**Required work:** Skip every image and restate the data word for word.

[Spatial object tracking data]
^^^^^^^^

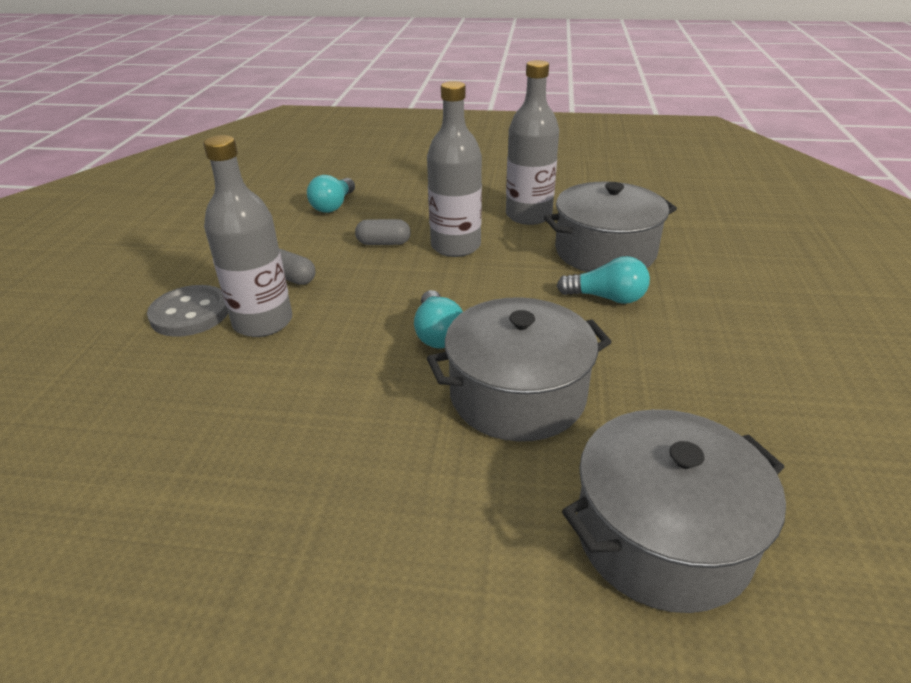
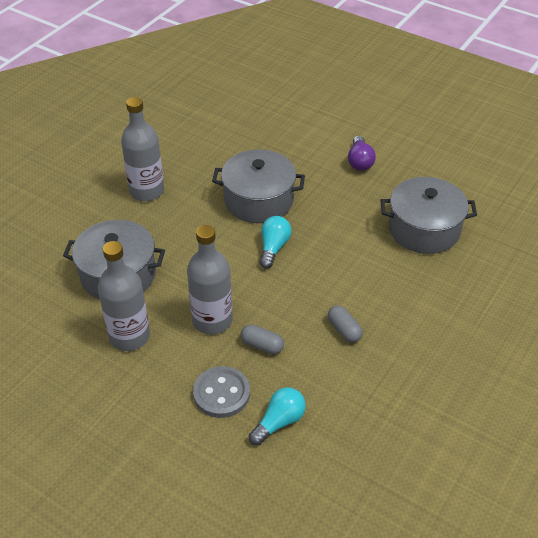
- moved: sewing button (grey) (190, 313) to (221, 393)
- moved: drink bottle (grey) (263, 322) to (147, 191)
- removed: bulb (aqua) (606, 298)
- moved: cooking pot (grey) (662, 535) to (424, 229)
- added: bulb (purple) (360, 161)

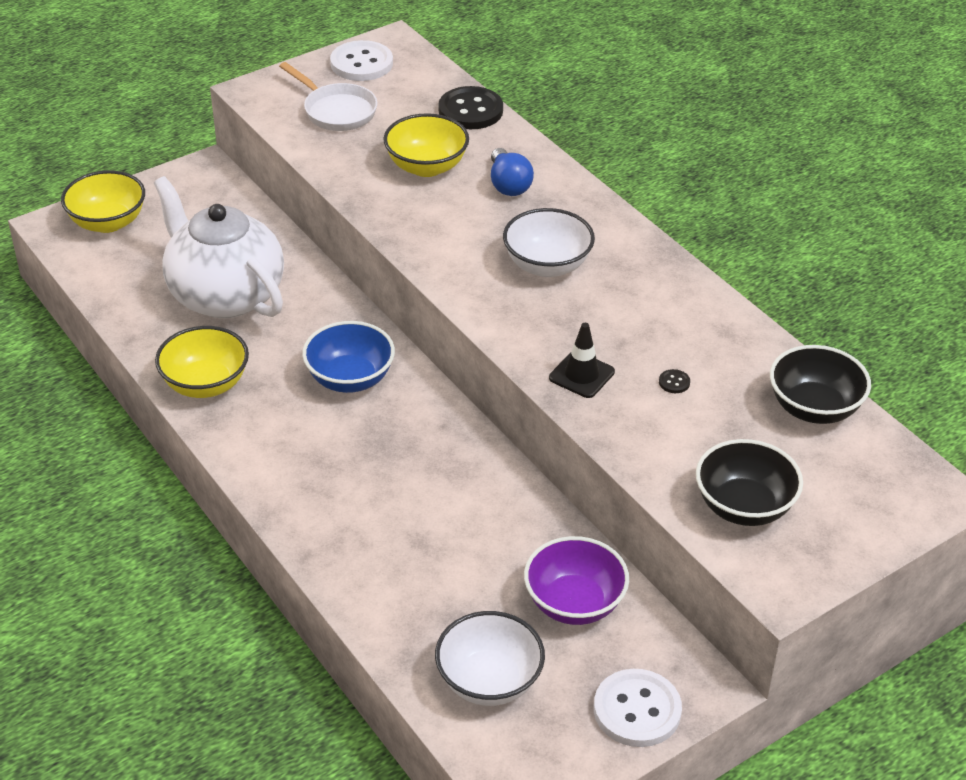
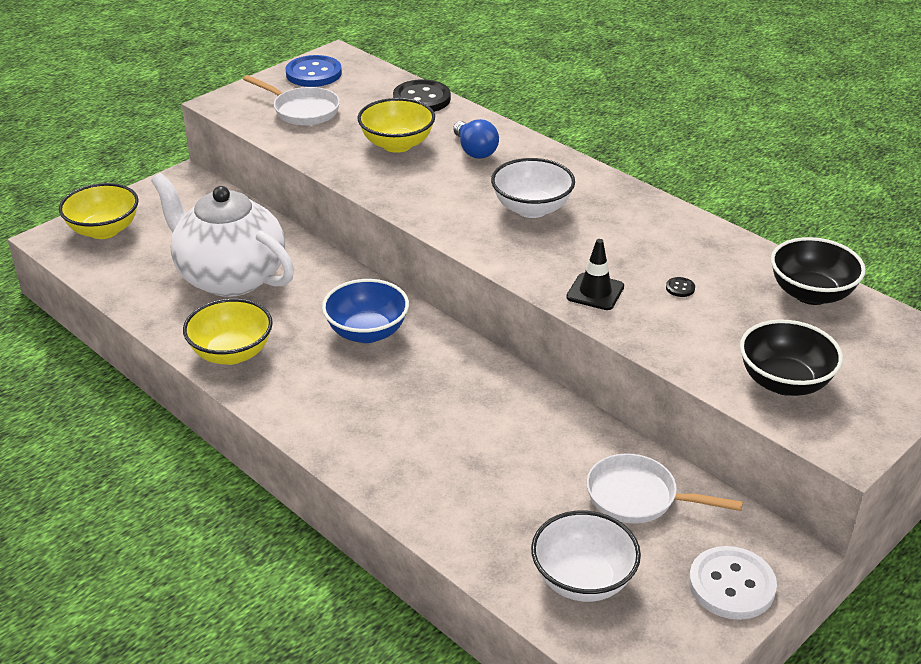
- recoloured: sewing button (white) (361, 63) to sewing button (blue) (313, 73)
- replaced: serving bowl (purple) (574, 603) to frying pan (white) (638, 497)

^^^^^^^^

**Output of the task:**
- moved: sewing button (grey) (190, 313) to (221, 393)
- moved: drink bottle (grey) (263, 322) to (147, 191)
- removed: bulb (aqua) (606, 298)
- moved: cooking pot (grey) (662, 535) to (424, 229)
- added: bulb (purple) (360, 161)

- recoloured: sewing button (white) (361, 63) to sewing button (blue) (313, 73)
- replaced: serving bowl (purple) (574, 603) to frying pan (white) (638, 497)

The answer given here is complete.